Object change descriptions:
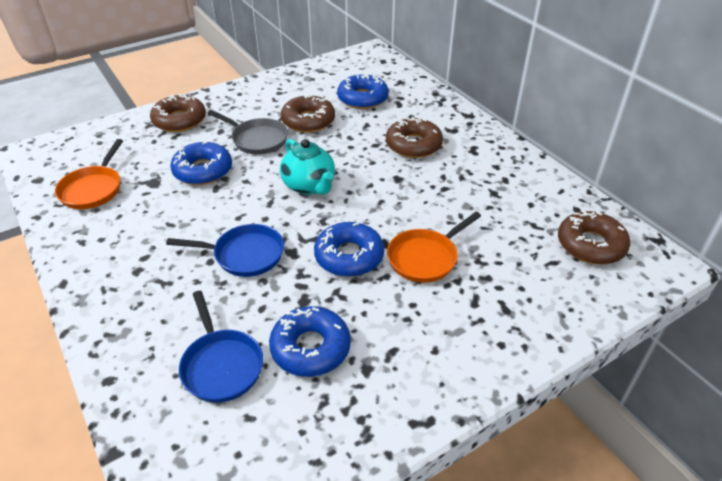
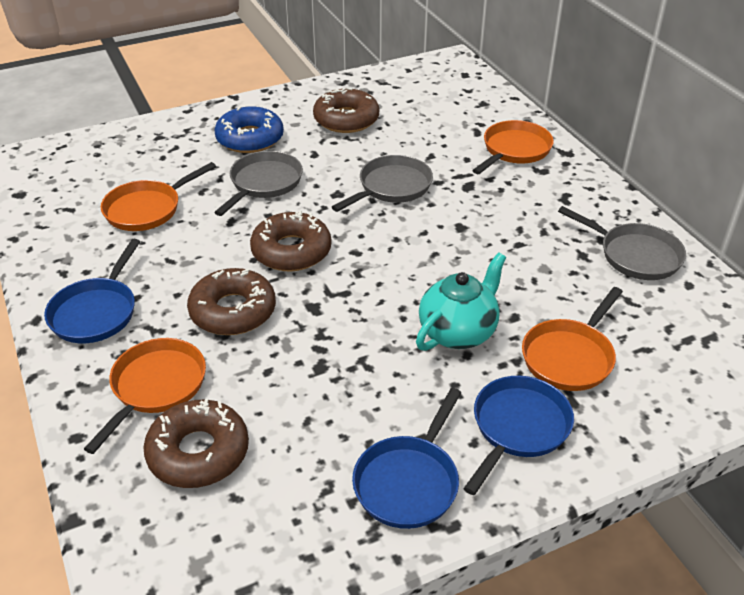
blue donut: 4 -> 1
blue pan: 2 -> 3
grey pan: 1 -> 3
orange pan: 2 -> 4

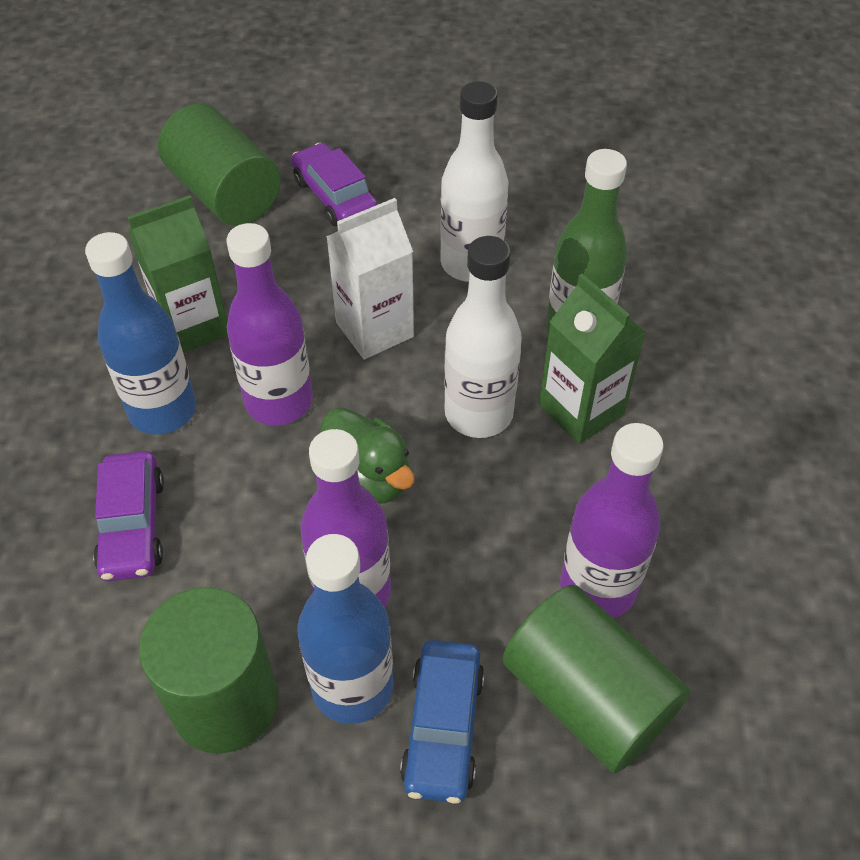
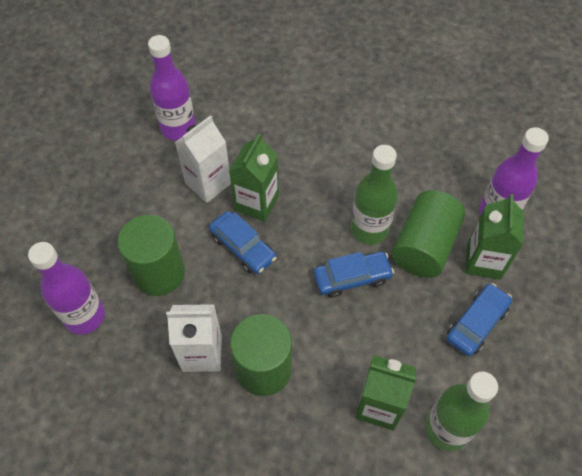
blue bottle: 2 -> 0
blue car: 1 -> 3
green bottle: 1 -> 2
green carton: 2 -> 3
green duck: 1 -> 0
purple car: 2 -> 0
white bottle: 2 -> 0
white carton: 1 -> 2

EXERCISE: Please copy exactly, and only, the lines from the line containing "green bottle: 1 -> 2" through the last line of the records, with both ends included.

REPLY TO THE EXERCISE:
green bottle: 1 -> 2
green carton: 2 -> 3
green duck: 1 -> 0
purple car: 2 -> 0
white bottle: 2 -> 0
white carton: 1 -> 2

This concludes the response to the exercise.